▶ [Scene difference descriptions]:
════

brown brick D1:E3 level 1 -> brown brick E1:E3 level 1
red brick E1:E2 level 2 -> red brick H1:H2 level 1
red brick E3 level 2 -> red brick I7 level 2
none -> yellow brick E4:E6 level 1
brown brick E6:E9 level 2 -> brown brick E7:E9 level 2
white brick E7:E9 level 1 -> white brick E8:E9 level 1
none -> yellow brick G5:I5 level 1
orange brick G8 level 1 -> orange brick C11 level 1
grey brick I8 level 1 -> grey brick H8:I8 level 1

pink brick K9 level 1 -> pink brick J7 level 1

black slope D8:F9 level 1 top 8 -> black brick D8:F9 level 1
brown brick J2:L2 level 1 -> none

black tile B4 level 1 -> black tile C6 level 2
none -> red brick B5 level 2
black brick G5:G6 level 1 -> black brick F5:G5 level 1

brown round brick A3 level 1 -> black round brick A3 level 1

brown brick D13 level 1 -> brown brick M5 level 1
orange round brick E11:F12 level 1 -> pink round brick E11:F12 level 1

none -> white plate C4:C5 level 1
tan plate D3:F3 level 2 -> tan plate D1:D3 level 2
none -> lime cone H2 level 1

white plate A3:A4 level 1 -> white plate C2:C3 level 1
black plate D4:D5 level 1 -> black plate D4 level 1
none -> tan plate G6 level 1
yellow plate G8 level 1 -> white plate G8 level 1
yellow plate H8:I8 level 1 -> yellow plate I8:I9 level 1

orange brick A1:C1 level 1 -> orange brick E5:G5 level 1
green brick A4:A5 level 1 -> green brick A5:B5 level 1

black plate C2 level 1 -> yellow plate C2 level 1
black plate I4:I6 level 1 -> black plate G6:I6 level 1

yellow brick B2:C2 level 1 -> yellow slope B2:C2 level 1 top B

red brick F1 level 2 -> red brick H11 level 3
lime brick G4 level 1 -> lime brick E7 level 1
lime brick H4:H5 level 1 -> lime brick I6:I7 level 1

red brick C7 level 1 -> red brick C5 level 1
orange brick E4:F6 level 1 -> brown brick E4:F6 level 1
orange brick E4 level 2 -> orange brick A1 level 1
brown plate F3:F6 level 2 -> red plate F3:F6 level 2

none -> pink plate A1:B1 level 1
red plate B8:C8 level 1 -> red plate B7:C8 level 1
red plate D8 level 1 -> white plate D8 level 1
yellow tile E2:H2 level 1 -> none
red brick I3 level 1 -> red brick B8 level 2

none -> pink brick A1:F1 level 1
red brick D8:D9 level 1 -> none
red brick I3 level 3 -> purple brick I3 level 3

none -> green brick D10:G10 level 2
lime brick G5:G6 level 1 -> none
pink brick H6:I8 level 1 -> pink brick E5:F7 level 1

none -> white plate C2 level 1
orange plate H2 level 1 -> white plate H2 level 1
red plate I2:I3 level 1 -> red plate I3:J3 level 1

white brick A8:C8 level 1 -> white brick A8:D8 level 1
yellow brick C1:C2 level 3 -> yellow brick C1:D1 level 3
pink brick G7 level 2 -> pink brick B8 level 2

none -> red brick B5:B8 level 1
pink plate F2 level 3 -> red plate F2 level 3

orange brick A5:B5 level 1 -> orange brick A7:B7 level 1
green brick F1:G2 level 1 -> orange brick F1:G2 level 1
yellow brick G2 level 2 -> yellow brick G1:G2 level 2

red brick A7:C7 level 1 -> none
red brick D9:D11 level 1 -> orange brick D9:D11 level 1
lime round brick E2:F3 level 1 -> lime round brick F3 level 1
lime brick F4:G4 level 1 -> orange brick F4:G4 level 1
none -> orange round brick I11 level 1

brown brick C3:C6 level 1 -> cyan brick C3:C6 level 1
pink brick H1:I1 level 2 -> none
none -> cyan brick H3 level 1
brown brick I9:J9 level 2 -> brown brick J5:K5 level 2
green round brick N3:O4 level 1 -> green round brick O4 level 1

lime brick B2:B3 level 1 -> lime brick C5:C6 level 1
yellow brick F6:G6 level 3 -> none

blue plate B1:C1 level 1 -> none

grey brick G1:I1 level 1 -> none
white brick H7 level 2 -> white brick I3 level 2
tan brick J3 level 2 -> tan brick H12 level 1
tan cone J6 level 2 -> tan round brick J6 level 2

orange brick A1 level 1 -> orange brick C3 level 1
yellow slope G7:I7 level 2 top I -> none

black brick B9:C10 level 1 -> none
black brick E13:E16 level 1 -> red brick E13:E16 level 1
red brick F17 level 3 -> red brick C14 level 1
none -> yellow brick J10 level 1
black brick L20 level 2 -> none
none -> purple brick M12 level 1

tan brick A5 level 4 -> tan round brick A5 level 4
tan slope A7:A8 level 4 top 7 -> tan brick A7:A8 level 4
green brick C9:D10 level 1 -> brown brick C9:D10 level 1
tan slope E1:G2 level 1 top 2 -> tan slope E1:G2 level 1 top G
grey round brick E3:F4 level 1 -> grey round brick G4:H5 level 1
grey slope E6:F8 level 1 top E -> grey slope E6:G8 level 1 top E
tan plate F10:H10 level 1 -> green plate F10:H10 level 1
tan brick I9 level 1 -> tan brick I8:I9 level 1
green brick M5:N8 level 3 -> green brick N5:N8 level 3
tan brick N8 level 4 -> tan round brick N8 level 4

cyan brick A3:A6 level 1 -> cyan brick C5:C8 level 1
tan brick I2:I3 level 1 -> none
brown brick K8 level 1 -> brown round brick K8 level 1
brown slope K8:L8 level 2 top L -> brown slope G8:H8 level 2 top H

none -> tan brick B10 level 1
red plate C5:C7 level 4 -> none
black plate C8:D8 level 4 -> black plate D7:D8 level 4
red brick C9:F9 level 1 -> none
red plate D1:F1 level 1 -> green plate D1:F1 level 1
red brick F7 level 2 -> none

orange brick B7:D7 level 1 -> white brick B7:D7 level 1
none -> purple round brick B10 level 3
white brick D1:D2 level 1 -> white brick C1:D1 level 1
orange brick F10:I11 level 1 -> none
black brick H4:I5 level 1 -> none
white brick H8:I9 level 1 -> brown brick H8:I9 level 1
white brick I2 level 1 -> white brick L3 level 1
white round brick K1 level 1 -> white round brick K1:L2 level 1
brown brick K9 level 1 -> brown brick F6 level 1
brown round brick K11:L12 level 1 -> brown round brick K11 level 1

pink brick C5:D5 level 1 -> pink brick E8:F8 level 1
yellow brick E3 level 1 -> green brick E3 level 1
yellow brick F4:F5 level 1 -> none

════

▶ [GOAL OF THE EXERCISE]: All lines above from the one with "none -> yellow brick E4:E6 level 1" to the one with "black brick G5:G6", inclusive, should be copied exactly, and no other lines.

▶ [TASK ANSWER]:
none -> yellow brick E4:E6 level 1
brown brick E6:E9 level 2 -> brown brick E7:E9 level 2
white brick E7:E9 level 1 -> white brick E8:E9 level 1
none -> yellow brick G5:I5 level 1
orange brick G8 level 1 -> orange brick C11 level 1
grey brick I8 level 1 -> grey brick H8:I8 level 1

pink brick K9 level 1 -> pink brick J7 level 1

black slope D8:F9 level 1 top 8 -> black brick D8:F9 level 1
brown brick J2:L2 level 1 -> none

black tile B4 level 1 -> black tile C6 level 2
none -> red brick B5 level 2
black brick G5:G6 level 1 -> black brick F5:G5 level 1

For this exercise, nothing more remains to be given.